## Data extract
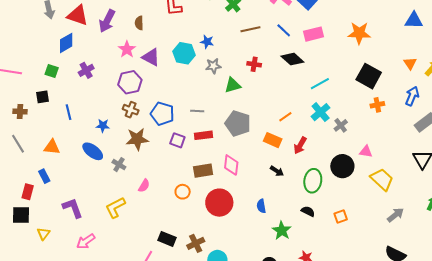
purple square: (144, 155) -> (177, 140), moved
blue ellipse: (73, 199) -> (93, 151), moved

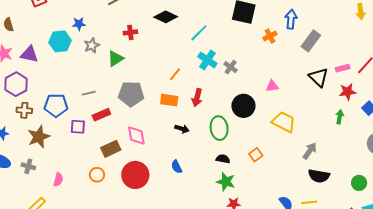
orange cross: (377, 105) -> (270, 36), moved
pink triangle: (366, 152) -> (272, 86), moved
yellow trapezoid: (382, 179) -> (284, 122), moved
gray arrow: (396, 215) -> (310, 151), moved
green star: (282, 231) -> (226, 182), moved

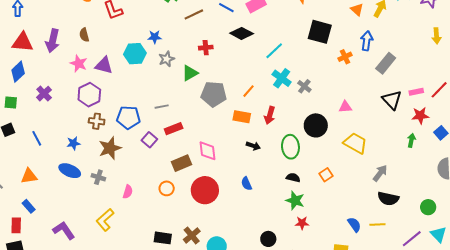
gray pentagon: (131, 94) -> (214, 94), moved
purple square: (78, 127) -> (149, 140), turned 35

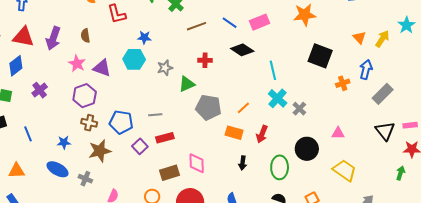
blue star: (155, 37) -> (144, 37), moved
cyan line: (274, 51) -> (273, 70), turned -66
black arrow: (253, 146) -> (243, 163), turned 72

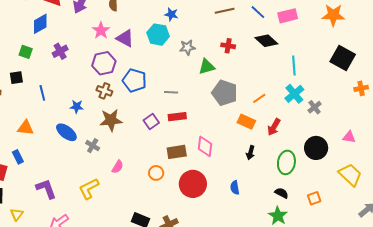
blue pentagon: (121, 122) -> (134, 80), moved

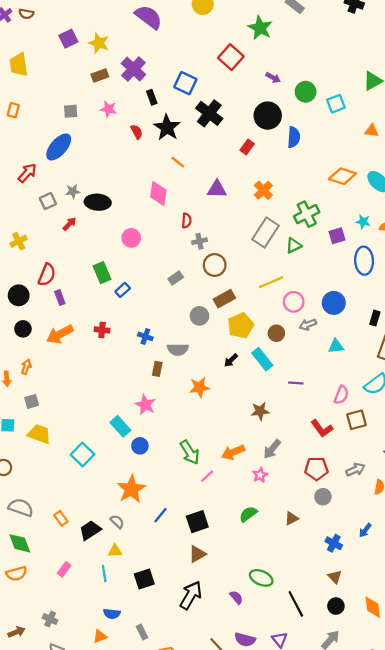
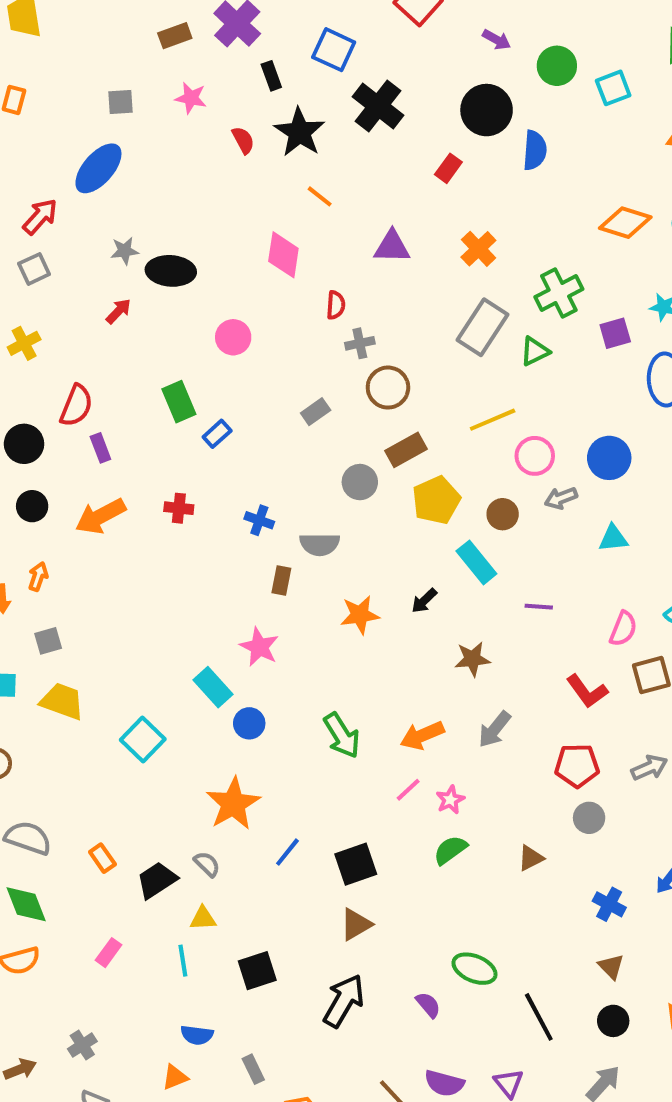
gray square: (48, 201) -> (34, 269), moved
black arrow: (231, 360) -> (424, 601), moved
pink star: (260, 475) -> (450, 800), moved
pink line: (207, 476) -> (408, 790), moved
gray cross: (50, 619) -> (82, 1045), turned 32

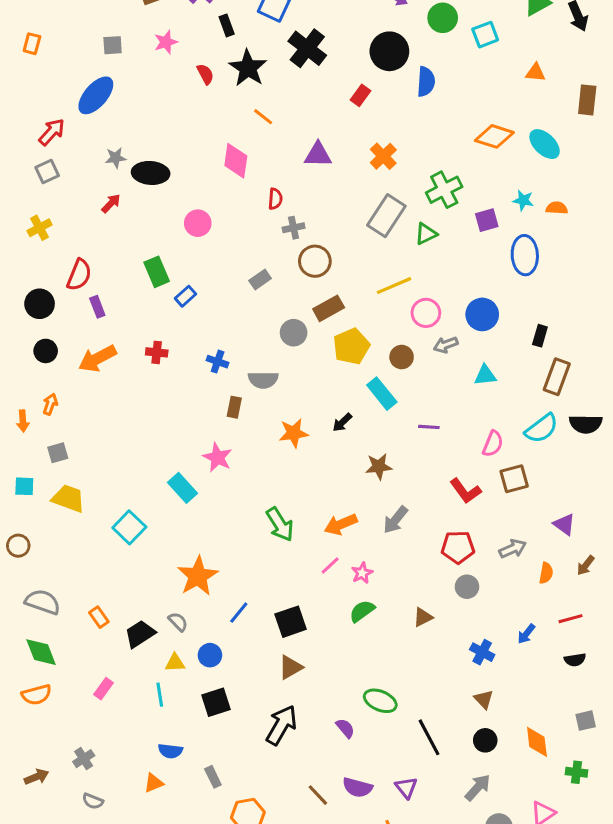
pink star: (191, 98) -> (166, 42), turned -30
blue circle: (249, 723) -> (210, 655), moved

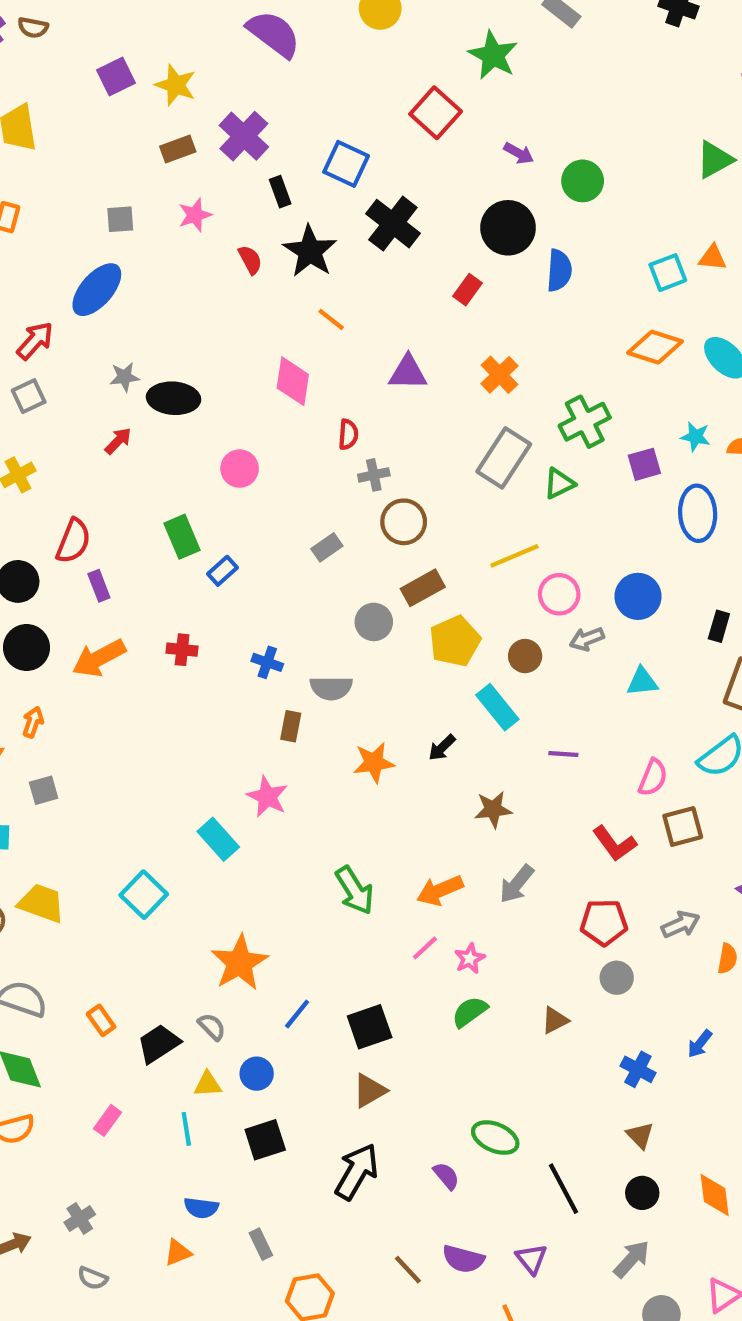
cyan square: (485, 35) -> (668, 273), moved
black circle: (46, 351) -> (27, 648), size x1.4
yellow trapezoid: (68, 498) -> (41, 903), moved

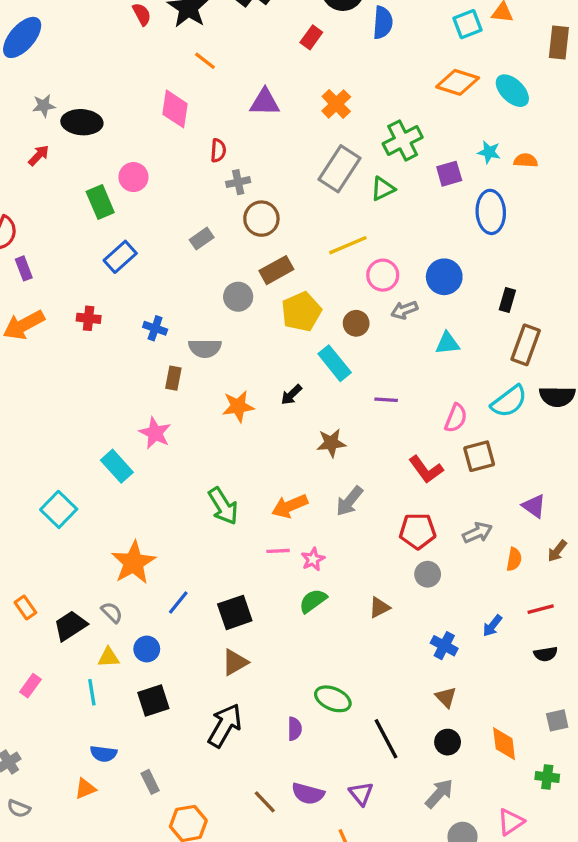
green rectangle: (182, 537) -> (100, 202), moved
blue rectangle: (223, 571) -> (120, 257), size x1.4
pink line: (425, 948) -> (278, 551), turned 40
purple semicircle: (446, 1176) -> (295, 729), turned 40

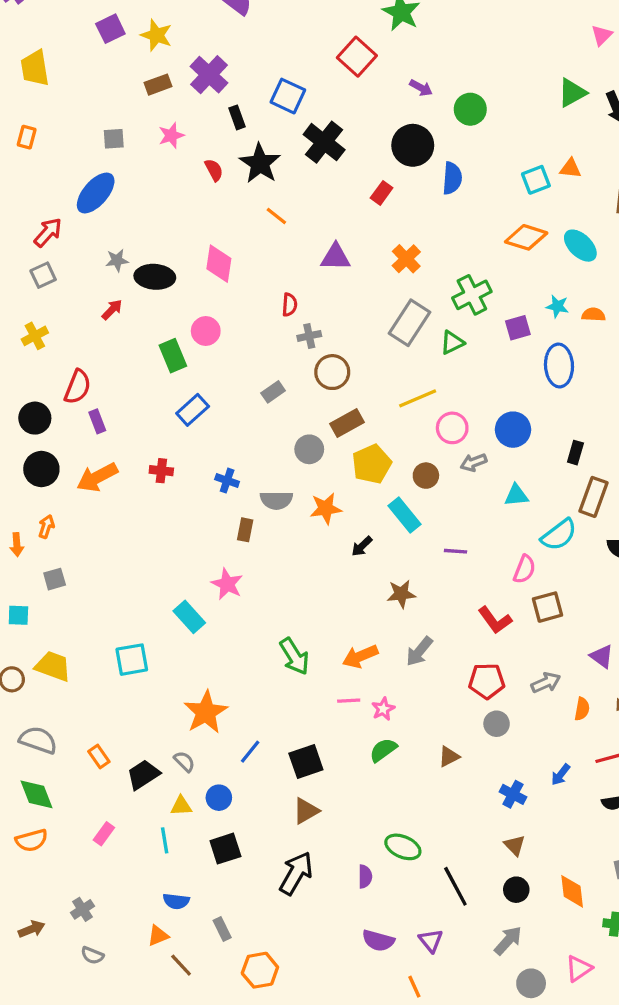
pink diamond: (175, 109) -> (219, 264), moved
cyan semicircle: (509, 401) -> (559, 535), moved
orange star: (238, 406) -> (326, 508), moved
cyan square: (59, 509) -> (132, 660), turned 36
brown line: (265, 802) -> (181, 965), moved

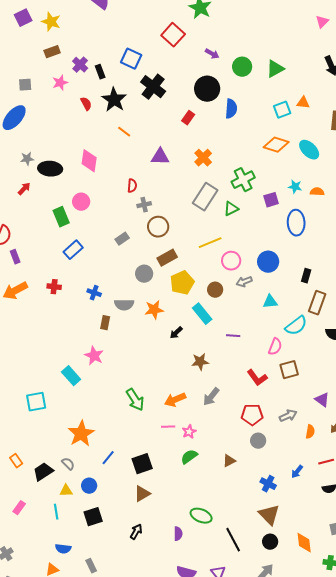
purple cross: (209, 75) -> (80, 65), moved, size x0.7
green triangle: (572, 93) -> (275, 69), moved
brown triangle: (515, 845) -> (269, 515), size x1.6
black arrow: (296, 873) -> (136, 532), size x0.6

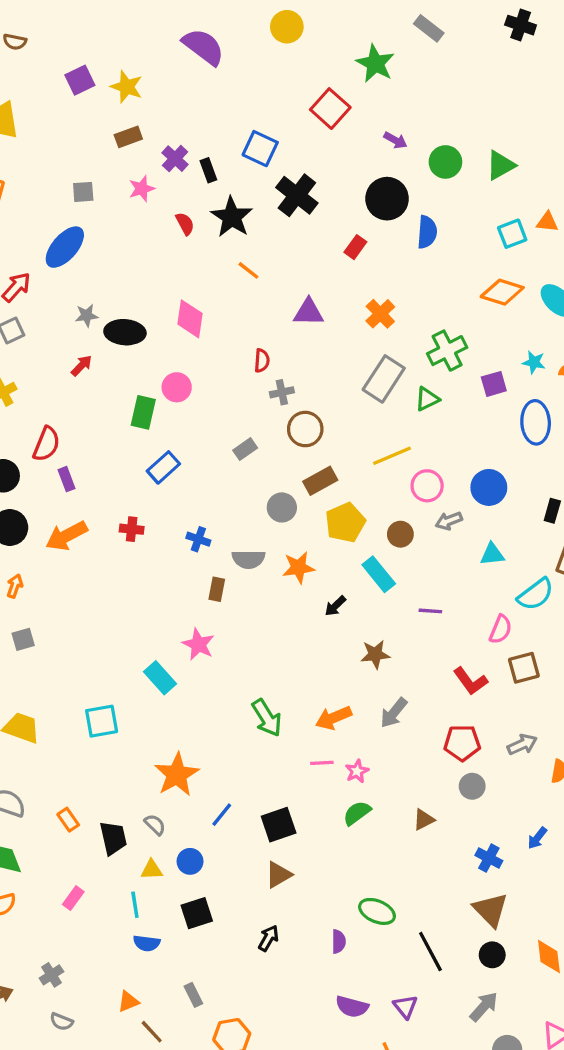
green rectangle: (61, 217) -> (143, 412), turned 36
black trapezoid: (43, 472) -> (113, 838), turned 110
blue semicircle: (63, 549) -> (147, 943), moved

## Task prompt
All that should be printed is the run of lines above from the one with "purple semicircle: (446, 1176)" through the one with "brown line: (265, 802) -> (181, 965), moved", both included, exactly as given, with pictures left out.

## Result of this task
purple semicircle: (446, 1176) -> (295, 729), turned 40

pink diamond: (175, 109) -> (219, 264), moved
cyan semicircle: (509, 401) -> (559, 535), moved
orange star: (238, 406) -> (326, 508), moved
cyan square: (59, 509) -> (132, 660), turned 36
brown line: (265, 802) -> (181, 965), moved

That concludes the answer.